→ Provided records:
■ ■ ■ ■

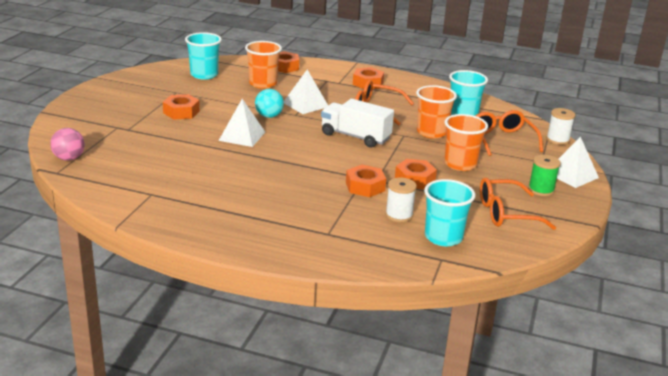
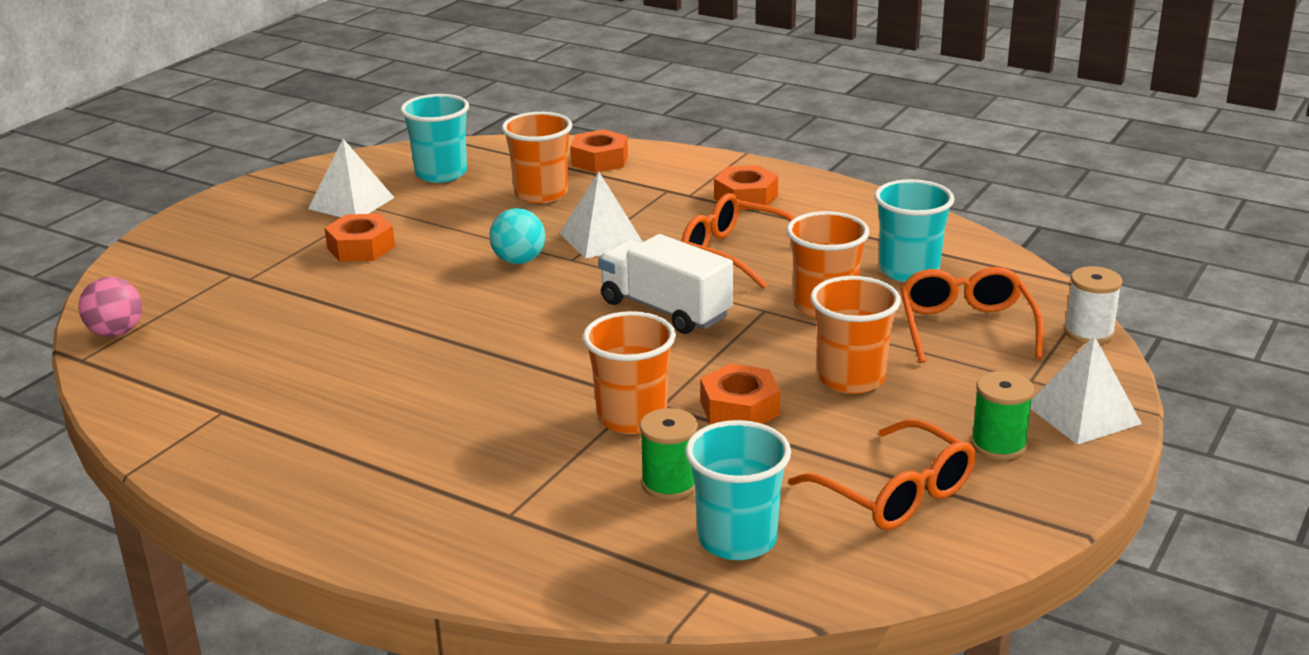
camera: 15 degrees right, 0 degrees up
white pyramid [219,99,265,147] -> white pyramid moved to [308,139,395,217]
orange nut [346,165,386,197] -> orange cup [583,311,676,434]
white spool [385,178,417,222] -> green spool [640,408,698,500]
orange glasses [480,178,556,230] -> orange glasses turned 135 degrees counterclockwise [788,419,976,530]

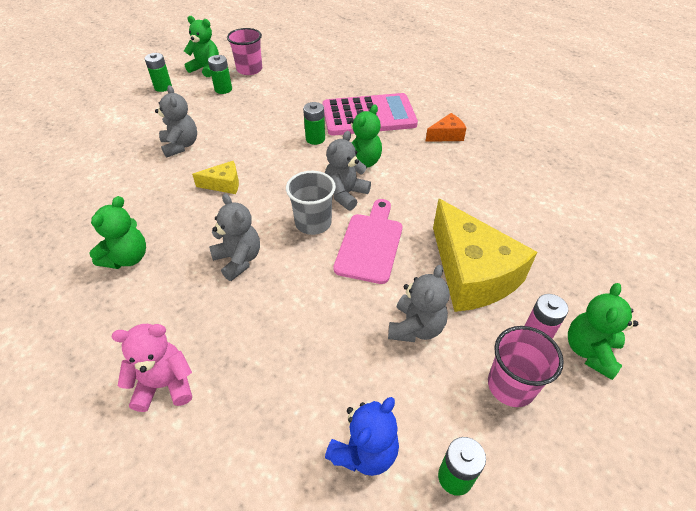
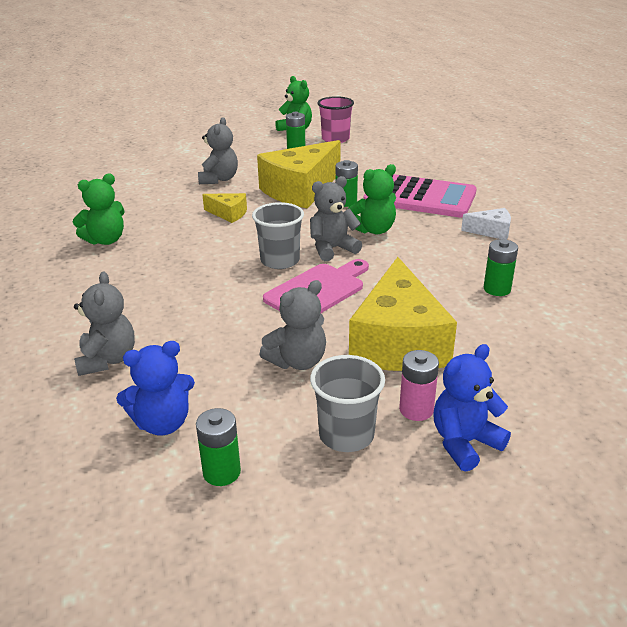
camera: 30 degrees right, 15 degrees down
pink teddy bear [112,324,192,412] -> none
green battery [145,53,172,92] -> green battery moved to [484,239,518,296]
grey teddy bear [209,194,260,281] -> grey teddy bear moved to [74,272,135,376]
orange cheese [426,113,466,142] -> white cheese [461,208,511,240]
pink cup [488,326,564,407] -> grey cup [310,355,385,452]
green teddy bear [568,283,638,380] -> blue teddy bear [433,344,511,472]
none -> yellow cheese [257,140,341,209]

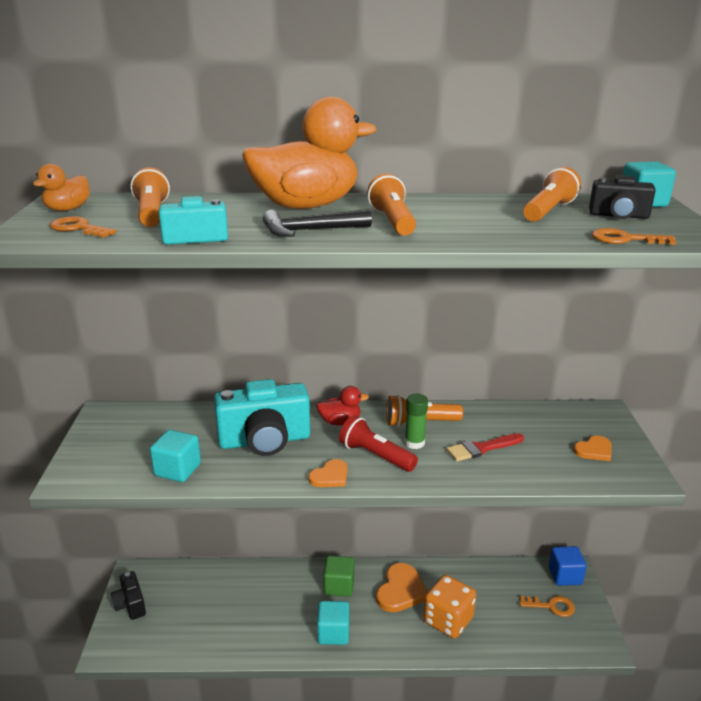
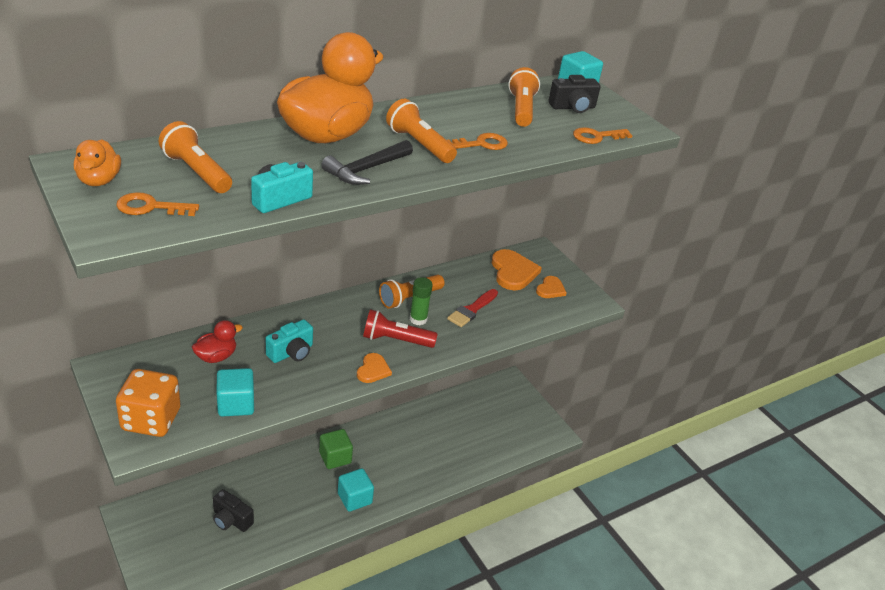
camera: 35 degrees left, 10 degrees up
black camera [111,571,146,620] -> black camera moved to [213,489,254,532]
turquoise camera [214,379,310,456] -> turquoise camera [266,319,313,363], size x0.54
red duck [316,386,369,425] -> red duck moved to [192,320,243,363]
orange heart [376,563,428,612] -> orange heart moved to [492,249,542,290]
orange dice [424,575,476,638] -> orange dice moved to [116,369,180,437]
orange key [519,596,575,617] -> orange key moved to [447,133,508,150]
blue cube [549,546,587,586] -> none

■ ■ ■ ■

→ Exercise details:
Please return the material above only from the line that holds "white pyramid [219,99,265,147]" through the line that holds "none -> yellow cheese [257,140,341,209]", exactly as it stands, ends included and pictures omitted.

→ Your response:
white pyramid [219,99,265,147] -> white pyramid moved to [308,139,395,217]
orange nut [346,165,386,197] -> orange cup [583,311,676,434]
white spool [385,178,417,222] -> green spool [640,408,698,500]
orange glasses [480,178,556,230] -> orange glasses turned 135 degrees counterclockwise [788,419,976,530]

camera: 30 degrees right, 15 degrees down
pink teddy bear [112,324,192,412] -> none
green battery [145,53,172,92] -> green battery moved to [484,239,518,296]
grey teddy bear [209,194,260,281] -> grey teddy bear moved to [74,272,135,376]
orange cheese [426,113,466,142] -> white cheese [461,208,511,240]
pink cup [488,326,564,407] -> grey cup [310,355,385,452]
green teddy bear [568,283,638,380] -> blue teddy bear [433,344,511,472]
none -> yellow cheese [257,140,341,209]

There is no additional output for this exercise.